**DATA TO PROCESS:**
==========
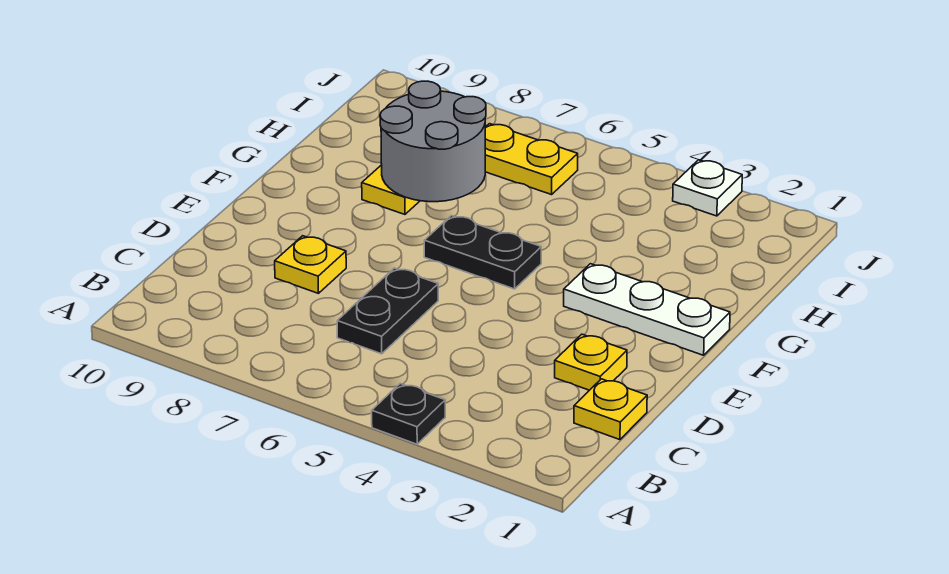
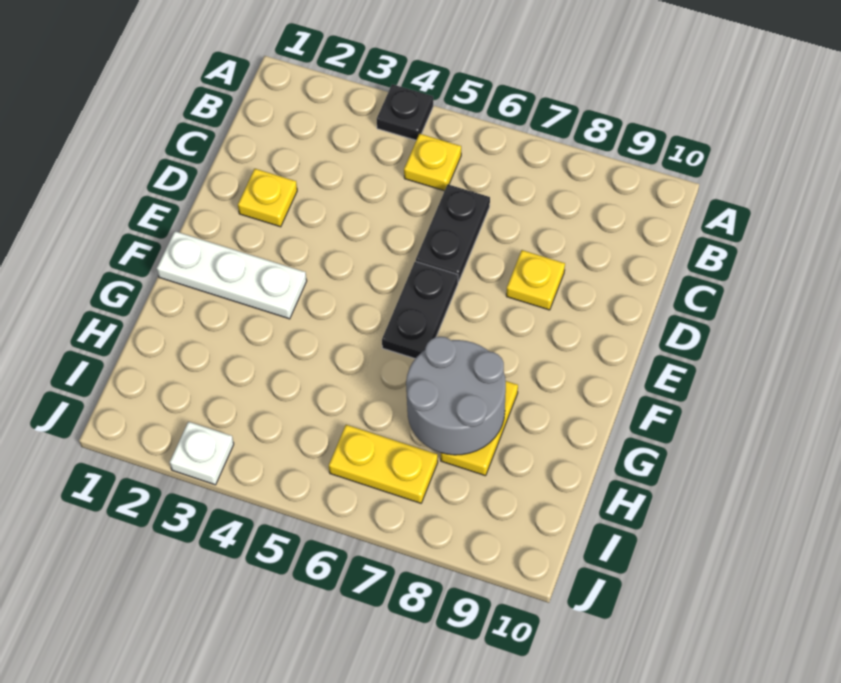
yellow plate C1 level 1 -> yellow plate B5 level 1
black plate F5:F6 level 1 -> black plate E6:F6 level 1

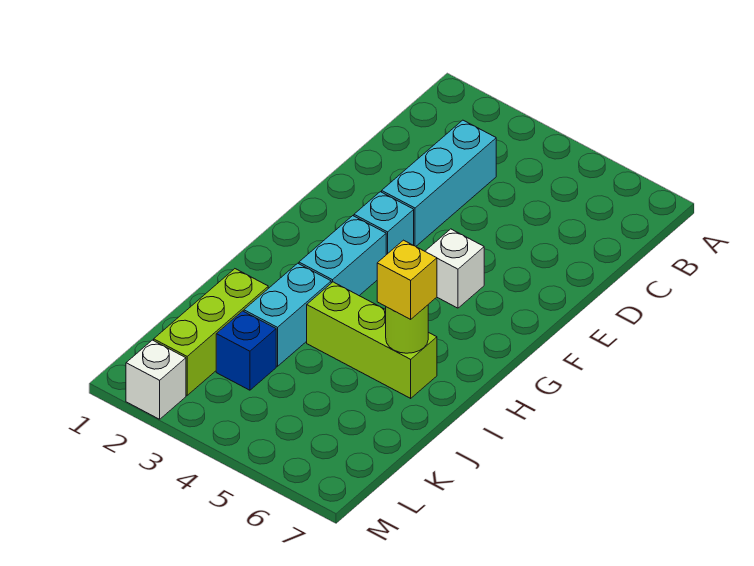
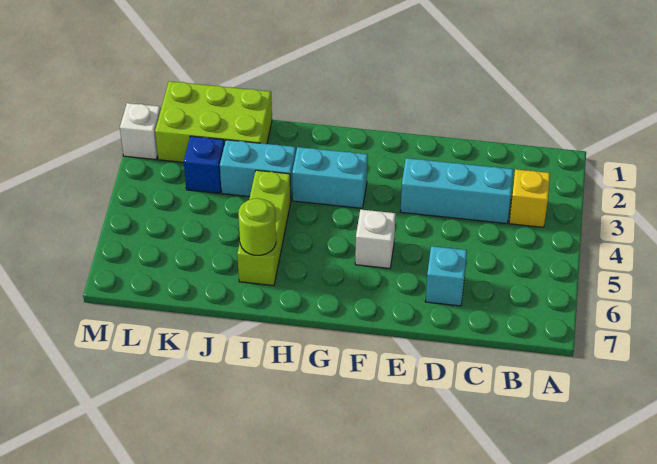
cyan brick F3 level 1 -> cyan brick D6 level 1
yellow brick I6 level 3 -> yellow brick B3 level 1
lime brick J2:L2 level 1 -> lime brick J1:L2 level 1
==========
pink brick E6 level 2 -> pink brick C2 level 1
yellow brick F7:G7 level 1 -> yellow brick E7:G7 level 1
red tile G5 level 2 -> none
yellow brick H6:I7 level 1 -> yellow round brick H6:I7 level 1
==========
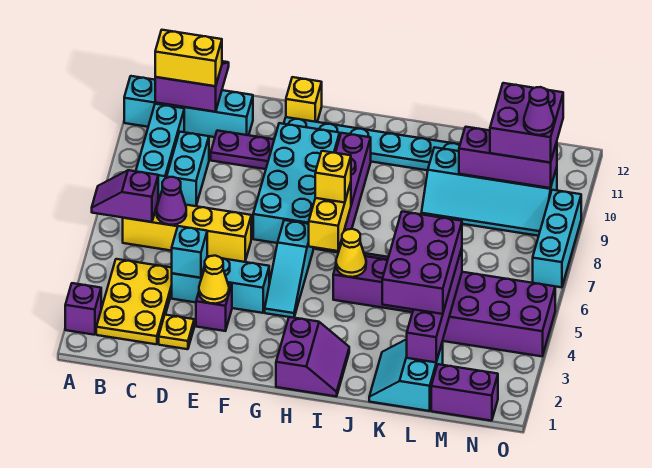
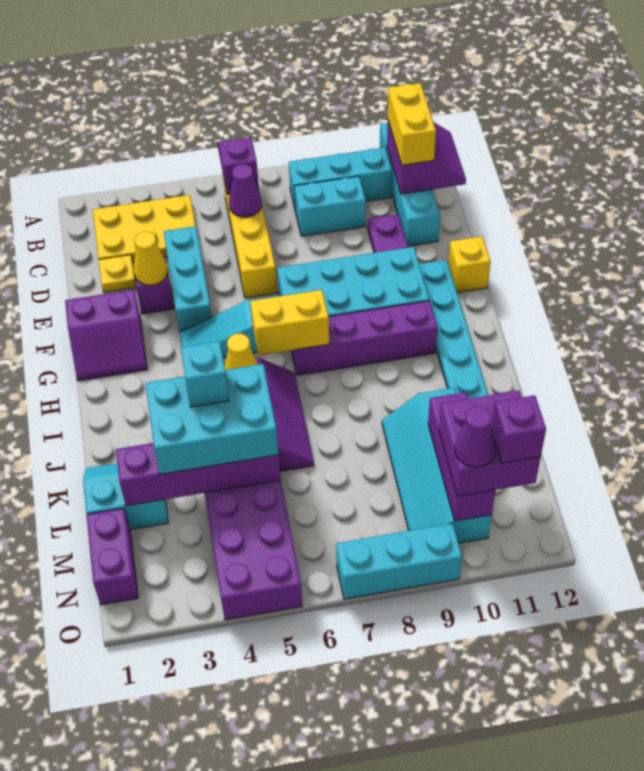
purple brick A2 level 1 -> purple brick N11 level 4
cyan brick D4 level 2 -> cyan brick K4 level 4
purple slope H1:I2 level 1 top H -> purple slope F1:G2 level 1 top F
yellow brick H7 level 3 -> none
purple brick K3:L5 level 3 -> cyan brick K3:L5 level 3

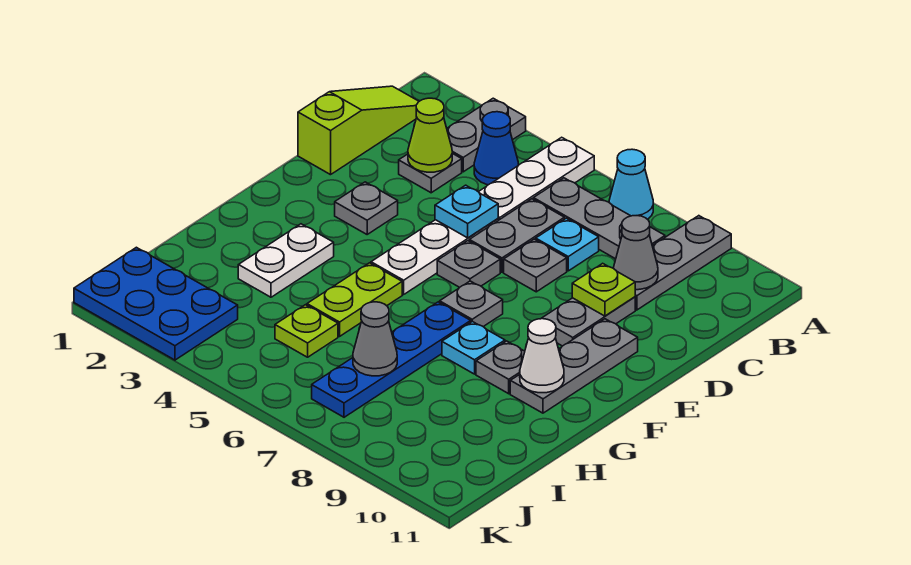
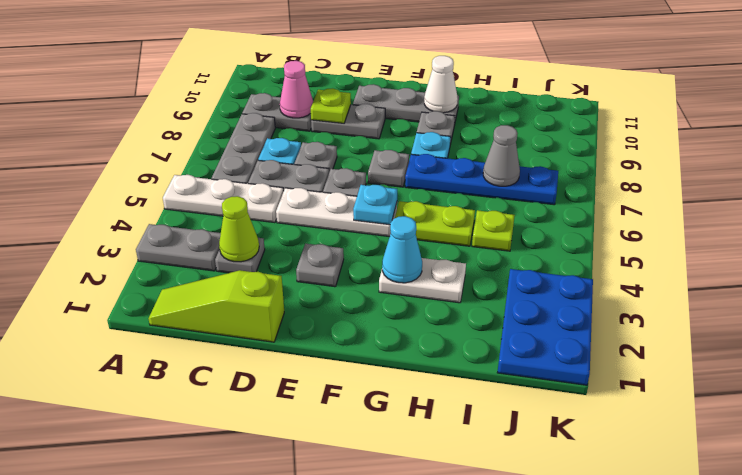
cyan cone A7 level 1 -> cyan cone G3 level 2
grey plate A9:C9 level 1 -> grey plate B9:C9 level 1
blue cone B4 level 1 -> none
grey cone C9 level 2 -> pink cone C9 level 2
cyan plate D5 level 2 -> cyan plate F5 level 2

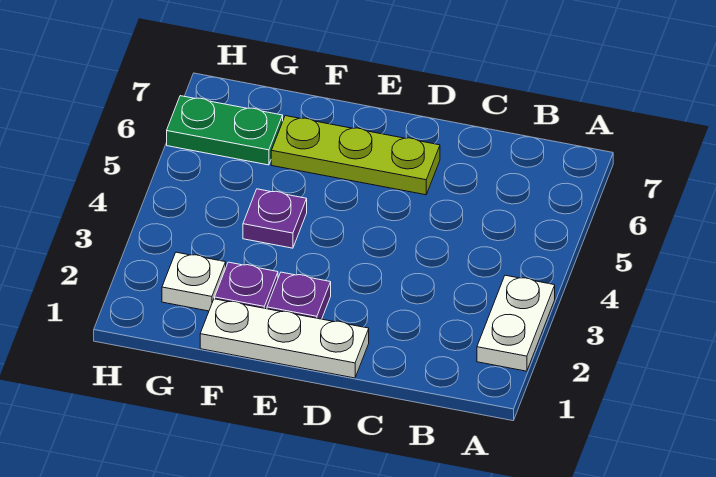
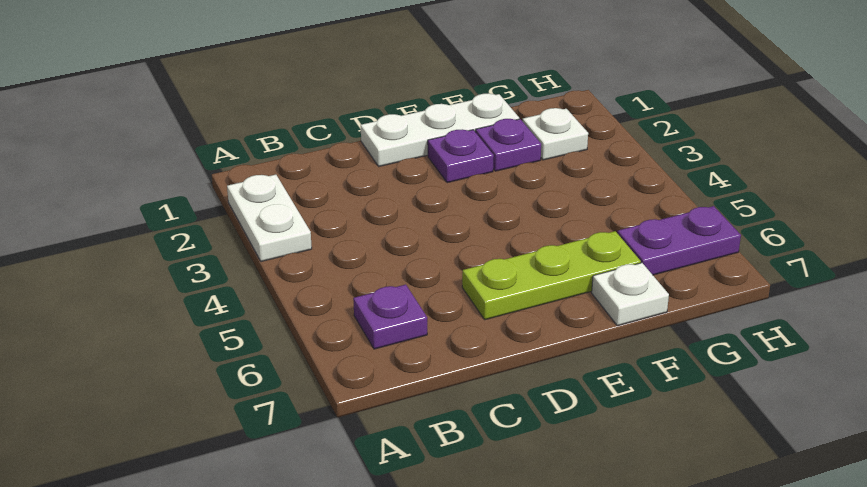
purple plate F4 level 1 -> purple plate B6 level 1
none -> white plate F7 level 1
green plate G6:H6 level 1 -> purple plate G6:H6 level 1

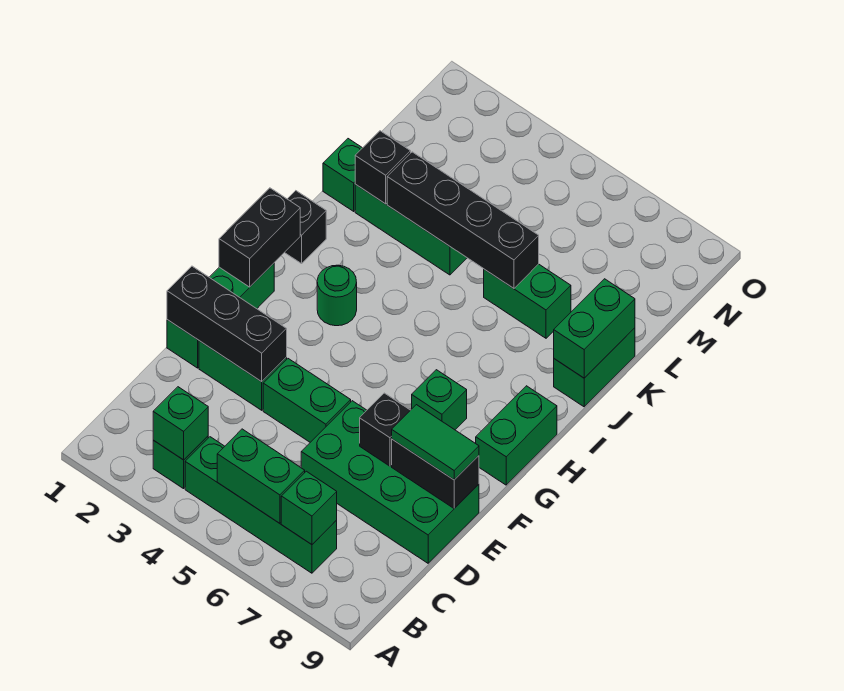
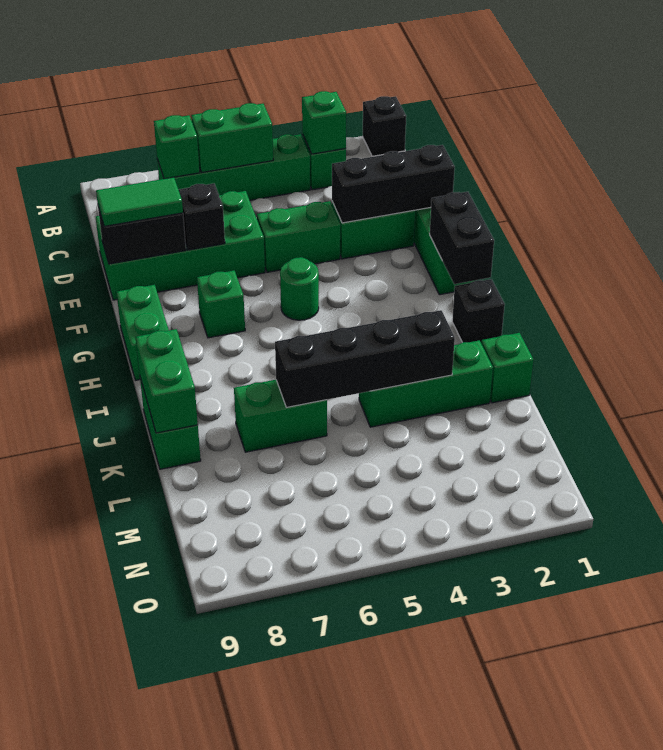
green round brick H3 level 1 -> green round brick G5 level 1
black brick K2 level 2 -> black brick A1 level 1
==========
**REQUIREMENT:**
Find the line with "yellow plate C1" in the data above, and from there retype each line exactly through the line with "lime brick J2:L2", skipping the pictures along the way.

**ANSWER TO THIS EXERCISE:**
yellow plate C1 level 1 -> yellow plate B5 level 1
black plate F5:F6 level 1 -> black plate E6:F6 level 1

cyan brick F3 level 1 -> cyan brick D6 level 1
yellow brick I6 level 3 -> yellow brick B3 level 1
lime brick J2:L2 level 1 -> lime brick J1:L2 level 1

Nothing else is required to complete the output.